Instructions for the task:
Below are some records. Copy every line in them that holds "AUDIO".

┄┄┄┄┄┄┄┄┄┄

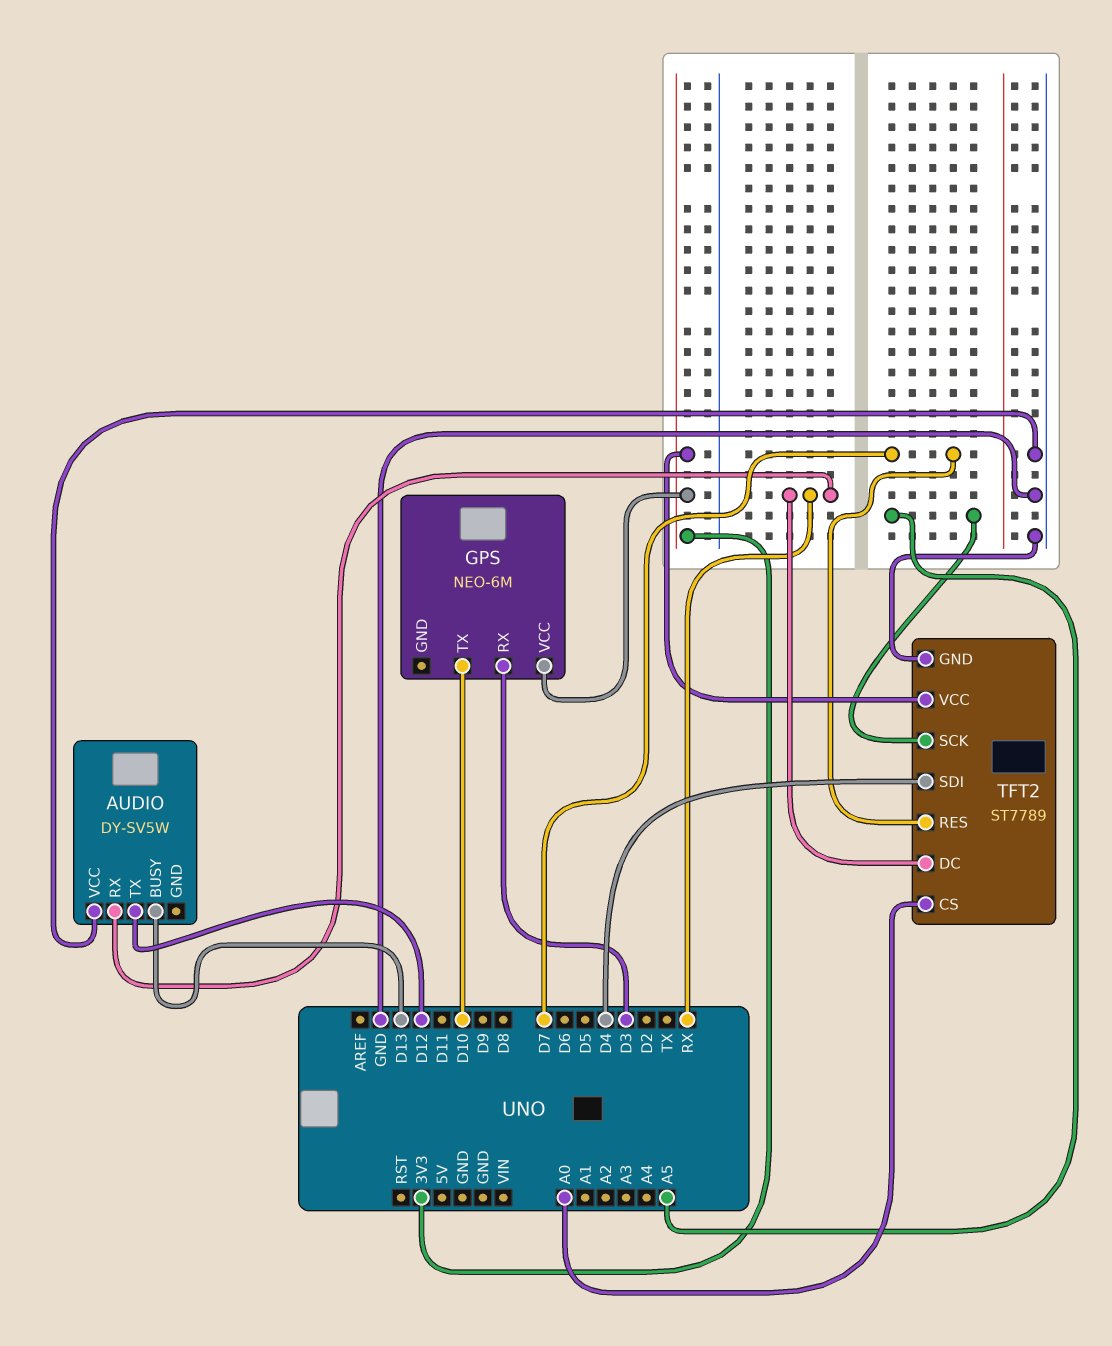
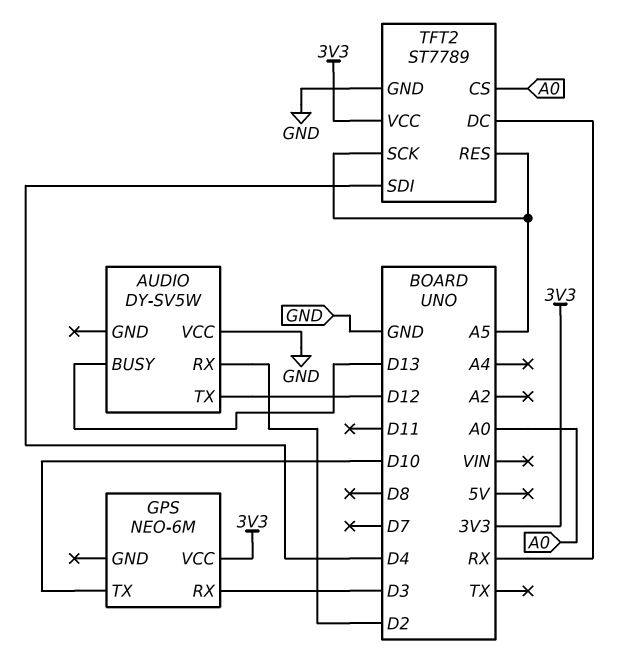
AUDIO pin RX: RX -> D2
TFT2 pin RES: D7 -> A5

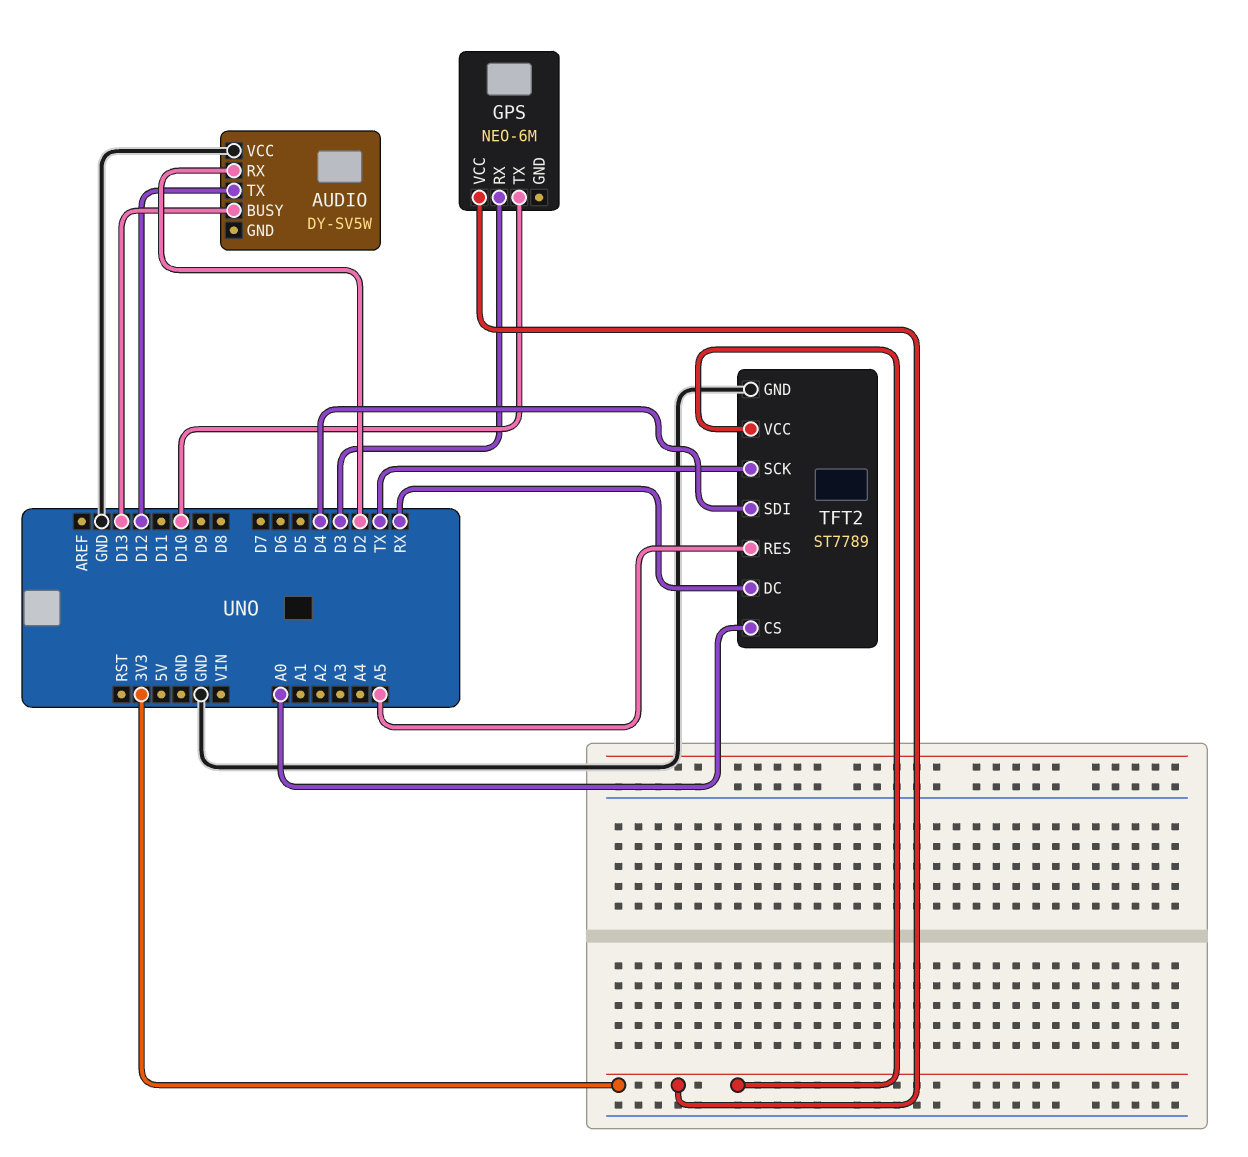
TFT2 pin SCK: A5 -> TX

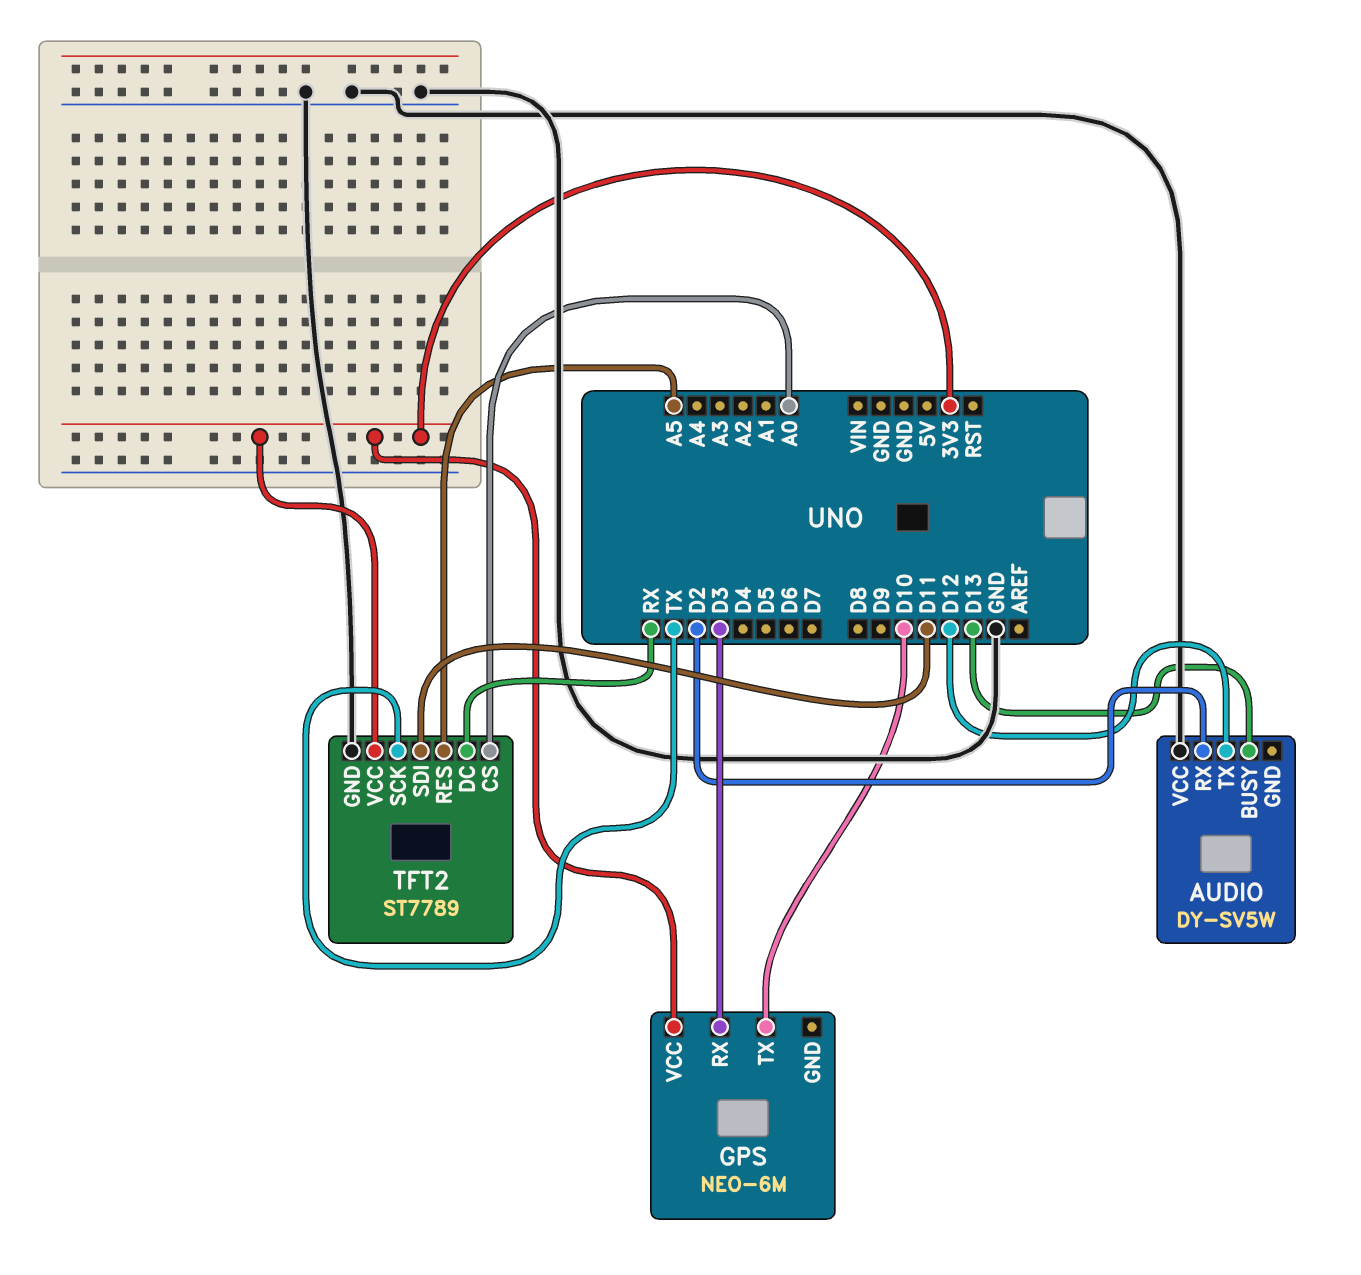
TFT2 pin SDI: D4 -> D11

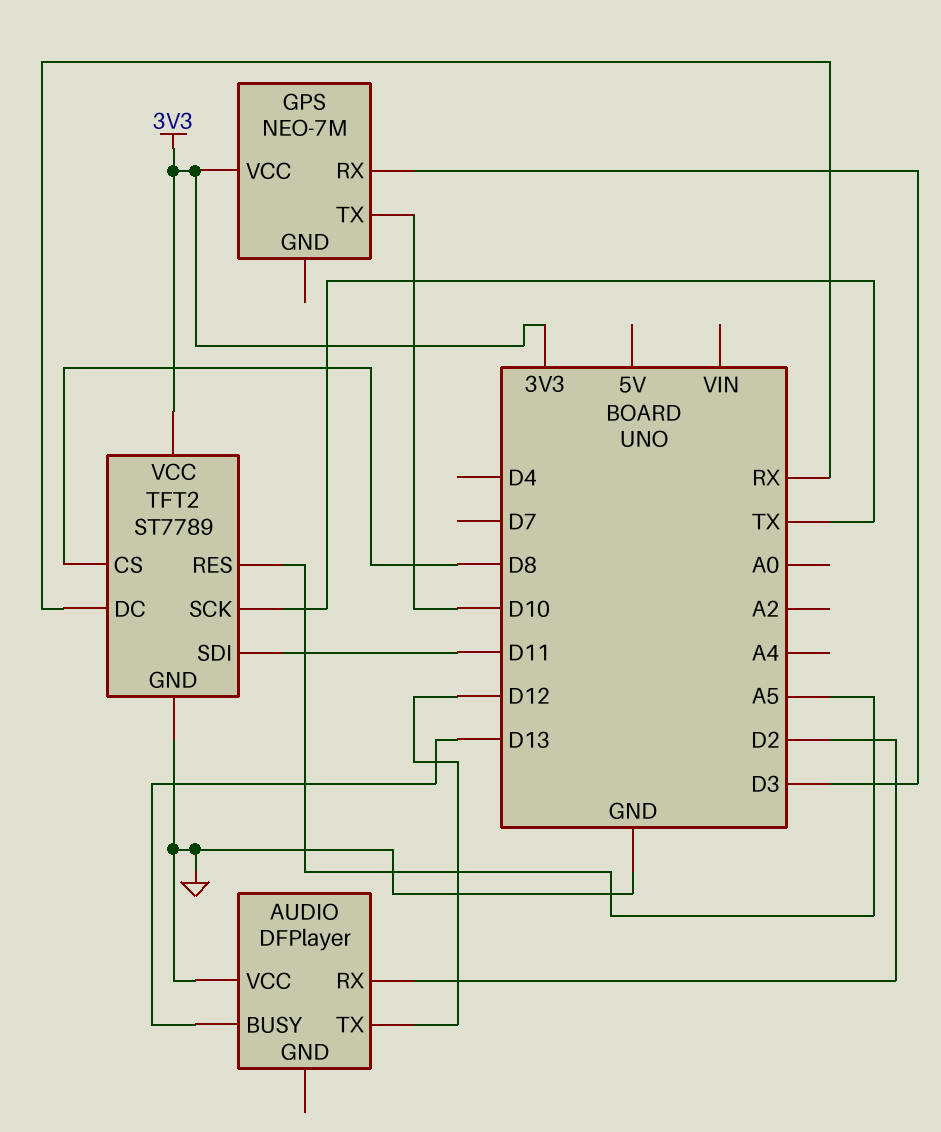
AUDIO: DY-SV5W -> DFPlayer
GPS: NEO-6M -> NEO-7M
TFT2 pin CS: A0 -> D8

┄┄┄┄┄┄┄┄┄┄

Task solution:
AUDIO pin RX: RX -> D2
AUDIO: DY-SV5W -> DFPlayer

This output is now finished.